WORK TO DO:
Write out the records below as a numbered list with blank lines omitted, starting from the first line and stopping after the line that contains "green cross: moved".

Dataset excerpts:

§

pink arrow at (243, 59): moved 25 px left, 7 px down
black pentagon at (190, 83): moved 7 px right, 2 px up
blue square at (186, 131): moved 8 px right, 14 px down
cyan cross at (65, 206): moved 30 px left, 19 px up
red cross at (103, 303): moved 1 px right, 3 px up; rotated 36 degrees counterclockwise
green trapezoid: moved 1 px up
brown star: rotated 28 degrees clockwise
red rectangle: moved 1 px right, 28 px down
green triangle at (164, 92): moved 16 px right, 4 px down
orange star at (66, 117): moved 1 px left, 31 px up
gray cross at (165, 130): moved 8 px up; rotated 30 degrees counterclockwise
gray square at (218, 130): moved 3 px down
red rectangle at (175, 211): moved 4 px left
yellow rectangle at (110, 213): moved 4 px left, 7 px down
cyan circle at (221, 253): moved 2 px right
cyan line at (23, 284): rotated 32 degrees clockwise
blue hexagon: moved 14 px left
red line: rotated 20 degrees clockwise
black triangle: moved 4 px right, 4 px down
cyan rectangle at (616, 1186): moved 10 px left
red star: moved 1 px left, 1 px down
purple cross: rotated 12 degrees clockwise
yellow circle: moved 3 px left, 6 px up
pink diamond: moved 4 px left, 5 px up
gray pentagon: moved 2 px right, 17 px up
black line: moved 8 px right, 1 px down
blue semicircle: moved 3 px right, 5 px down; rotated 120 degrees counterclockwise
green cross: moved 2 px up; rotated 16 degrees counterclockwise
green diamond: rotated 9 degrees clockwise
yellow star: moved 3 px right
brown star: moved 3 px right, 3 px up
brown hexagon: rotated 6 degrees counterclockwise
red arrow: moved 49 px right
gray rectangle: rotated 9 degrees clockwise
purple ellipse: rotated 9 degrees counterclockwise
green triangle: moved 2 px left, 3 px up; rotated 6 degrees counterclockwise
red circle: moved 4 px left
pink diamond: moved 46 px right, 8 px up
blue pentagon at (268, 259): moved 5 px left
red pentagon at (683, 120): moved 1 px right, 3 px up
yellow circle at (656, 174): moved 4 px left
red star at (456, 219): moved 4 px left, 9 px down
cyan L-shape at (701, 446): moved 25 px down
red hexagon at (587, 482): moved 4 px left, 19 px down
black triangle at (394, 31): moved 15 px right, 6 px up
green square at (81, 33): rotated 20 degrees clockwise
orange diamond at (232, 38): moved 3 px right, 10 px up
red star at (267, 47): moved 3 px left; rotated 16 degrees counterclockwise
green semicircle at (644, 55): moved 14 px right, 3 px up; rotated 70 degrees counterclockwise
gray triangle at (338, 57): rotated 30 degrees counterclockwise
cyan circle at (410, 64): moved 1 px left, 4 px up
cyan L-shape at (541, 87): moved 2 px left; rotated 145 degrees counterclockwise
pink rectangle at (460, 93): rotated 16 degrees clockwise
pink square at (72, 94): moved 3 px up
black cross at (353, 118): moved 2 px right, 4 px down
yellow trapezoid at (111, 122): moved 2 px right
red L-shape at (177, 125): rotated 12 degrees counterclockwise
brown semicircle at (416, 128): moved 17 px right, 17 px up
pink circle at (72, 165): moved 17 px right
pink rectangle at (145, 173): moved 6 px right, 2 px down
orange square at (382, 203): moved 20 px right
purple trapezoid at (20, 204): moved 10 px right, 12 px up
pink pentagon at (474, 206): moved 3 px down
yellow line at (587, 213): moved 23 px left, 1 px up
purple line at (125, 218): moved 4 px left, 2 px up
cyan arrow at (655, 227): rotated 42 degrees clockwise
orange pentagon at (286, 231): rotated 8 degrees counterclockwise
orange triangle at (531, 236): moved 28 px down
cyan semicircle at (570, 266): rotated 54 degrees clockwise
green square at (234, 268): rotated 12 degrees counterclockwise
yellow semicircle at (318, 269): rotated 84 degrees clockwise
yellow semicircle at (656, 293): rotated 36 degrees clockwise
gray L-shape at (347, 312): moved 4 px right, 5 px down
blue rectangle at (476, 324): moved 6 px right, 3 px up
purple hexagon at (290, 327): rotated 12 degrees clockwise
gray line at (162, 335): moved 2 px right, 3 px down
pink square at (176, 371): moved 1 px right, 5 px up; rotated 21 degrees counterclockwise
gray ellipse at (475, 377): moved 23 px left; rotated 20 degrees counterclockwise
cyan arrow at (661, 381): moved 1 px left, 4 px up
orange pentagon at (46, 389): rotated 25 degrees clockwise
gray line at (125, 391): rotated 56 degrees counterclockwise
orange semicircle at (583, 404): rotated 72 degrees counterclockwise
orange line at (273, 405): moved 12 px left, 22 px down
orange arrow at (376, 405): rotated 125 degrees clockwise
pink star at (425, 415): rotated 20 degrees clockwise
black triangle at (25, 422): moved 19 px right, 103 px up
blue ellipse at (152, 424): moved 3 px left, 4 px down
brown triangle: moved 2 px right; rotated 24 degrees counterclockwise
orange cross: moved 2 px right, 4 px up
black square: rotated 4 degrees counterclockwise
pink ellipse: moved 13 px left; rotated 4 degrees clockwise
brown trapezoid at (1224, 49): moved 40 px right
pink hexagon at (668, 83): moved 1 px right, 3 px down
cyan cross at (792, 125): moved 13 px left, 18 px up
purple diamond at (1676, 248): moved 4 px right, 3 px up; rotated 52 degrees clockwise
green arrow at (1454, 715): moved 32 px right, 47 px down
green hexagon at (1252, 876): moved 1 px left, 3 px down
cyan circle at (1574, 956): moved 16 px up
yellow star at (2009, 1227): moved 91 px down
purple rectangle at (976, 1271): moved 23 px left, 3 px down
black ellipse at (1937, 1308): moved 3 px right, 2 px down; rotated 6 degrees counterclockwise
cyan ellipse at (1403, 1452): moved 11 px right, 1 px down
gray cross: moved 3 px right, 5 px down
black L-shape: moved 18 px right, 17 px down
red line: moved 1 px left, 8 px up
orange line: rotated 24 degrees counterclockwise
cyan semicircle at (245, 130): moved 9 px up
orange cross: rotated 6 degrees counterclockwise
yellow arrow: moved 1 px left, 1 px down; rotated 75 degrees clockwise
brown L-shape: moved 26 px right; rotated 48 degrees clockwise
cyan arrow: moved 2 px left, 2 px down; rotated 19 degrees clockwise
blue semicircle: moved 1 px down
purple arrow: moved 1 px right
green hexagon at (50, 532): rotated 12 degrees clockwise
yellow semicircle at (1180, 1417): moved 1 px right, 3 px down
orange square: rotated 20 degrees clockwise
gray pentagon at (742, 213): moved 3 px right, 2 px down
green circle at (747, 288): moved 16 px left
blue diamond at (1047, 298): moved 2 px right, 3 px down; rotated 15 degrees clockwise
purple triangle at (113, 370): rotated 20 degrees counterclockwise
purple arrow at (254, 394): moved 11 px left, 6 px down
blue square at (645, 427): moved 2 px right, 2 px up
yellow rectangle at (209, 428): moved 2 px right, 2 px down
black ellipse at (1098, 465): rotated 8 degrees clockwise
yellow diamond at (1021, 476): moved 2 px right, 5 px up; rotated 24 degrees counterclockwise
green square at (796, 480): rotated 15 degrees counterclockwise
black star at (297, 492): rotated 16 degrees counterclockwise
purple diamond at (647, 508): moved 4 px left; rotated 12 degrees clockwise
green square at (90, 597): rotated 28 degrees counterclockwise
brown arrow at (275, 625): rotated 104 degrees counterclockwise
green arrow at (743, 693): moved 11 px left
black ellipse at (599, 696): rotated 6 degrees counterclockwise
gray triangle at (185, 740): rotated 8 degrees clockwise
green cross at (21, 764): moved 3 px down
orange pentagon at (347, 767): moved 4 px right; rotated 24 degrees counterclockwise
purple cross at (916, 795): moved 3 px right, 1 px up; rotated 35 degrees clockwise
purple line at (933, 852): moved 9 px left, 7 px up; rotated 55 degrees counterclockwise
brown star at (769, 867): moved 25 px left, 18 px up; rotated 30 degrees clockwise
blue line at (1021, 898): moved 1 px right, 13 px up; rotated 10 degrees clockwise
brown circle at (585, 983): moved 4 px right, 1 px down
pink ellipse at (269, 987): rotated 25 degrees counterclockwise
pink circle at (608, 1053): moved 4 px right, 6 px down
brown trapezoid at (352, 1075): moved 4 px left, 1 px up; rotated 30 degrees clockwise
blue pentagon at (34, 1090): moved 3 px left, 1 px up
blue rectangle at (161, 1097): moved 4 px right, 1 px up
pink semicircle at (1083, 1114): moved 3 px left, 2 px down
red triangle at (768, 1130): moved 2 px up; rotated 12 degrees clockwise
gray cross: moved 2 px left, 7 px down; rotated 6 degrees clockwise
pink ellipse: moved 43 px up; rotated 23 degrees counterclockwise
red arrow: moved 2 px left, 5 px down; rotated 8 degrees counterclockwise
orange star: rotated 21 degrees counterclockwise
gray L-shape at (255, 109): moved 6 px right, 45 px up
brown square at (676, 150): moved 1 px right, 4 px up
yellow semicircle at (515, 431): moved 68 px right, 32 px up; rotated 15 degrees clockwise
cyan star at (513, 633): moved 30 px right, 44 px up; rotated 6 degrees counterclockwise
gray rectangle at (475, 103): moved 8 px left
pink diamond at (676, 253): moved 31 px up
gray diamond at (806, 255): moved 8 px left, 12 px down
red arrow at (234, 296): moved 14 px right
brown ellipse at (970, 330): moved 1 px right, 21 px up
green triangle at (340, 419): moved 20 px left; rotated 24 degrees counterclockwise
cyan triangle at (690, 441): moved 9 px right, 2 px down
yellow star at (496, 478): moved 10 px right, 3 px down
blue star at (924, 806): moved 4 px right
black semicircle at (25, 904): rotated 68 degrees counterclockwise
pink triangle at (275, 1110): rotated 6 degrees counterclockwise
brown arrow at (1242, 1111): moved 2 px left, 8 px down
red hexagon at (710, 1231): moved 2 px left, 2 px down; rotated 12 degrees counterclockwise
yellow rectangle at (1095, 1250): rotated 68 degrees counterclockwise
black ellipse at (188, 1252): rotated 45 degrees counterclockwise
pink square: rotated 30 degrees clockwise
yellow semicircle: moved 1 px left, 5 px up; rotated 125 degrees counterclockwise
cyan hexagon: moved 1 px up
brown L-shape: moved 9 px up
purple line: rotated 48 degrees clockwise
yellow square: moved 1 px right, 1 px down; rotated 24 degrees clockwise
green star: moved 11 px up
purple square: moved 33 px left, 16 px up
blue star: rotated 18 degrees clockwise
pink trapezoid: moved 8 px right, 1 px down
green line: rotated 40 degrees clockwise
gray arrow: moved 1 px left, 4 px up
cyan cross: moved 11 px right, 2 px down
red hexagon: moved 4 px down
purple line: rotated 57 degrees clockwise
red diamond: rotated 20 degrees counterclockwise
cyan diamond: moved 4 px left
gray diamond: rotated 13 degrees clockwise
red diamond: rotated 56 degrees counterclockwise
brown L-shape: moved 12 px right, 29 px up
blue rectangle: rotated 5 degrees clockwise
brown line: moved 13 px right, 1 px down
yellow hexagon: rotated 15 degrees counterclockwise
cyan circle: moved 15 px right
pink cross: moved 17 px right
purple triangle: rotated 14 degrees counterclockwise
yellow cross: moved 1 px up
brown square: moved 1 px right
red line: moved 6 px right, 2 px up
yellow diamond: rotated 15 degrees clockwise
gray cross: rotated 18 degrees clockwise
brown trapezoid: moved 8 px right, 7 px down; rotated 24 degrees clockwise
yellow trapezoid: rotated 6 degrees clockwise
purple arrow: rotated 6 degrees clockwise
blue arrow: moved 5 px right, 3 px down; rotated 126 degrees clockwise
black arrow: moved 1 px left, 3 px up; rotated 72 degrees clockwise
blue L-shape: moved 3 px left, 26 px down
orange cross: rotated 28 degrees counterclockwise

§

SOLVED EXERCISE:
1. pink arrow at (243, 59): moved 25 px left, 7 px down
2. black pentagon at (190, 83): moved 7 px right, 2 px up
3. blue square at (186, 131): moved 8 px right, 14 px down
4. cyan cross at (65, 206): moved 30 px left, 19 px up
5. red cross at (103, 303): moved 1 px right, 3 px up; rotated 36 degrees counterclockwise
6. green trapezoid: moved 1 px up
7. brown star: rotated 28 degrees clockwise
8. red rectangle: moved 1 px right, 28 px down
9. green triangle at (164, 92): moved 16 px right, 4 px down
10. orange star at (66, 117): moved 1 px left, 31 px up
11. gray cross at (165, 130): moved 8 px up; rotated 30 degrees counterclockwise
12. gray square at (218, 130): moved 3 px down
13. red rectangle at (175, 211): moved 4 px left
14. yellow rectangle at (110, 213): moved 4 px left, 7 px down
15. cyan circle at (221, 253): moved 2 px right
16. cyan line at (23, 284): rotated 32 degrees clockwise
17. blue hexagon: moved 14 px left
18. red line: rotated 20 degrees clockwise
19. black triangle: moved 4 px right, 4 px down
20. cyan rectangle at (616, 1186): moved 10 px left
21. red star: moved 1 px left, 1 px down
22. purple cross: rotated 12 degrees clockwise
23. yellow circle: moved 3 px left, 6 px up
24. pink diamond: moved 4 px left, 5 px up
25. gray pentagon: moved 2 px right, 17 px up
26. black line: moved 8 px right, 1 px down
27. blue semicircle: moved 3 px right, 5 px down; rotated 120 degrees counterclockwise
28. green cross: moved 2 px up; rotated 16 degrees counterclockwise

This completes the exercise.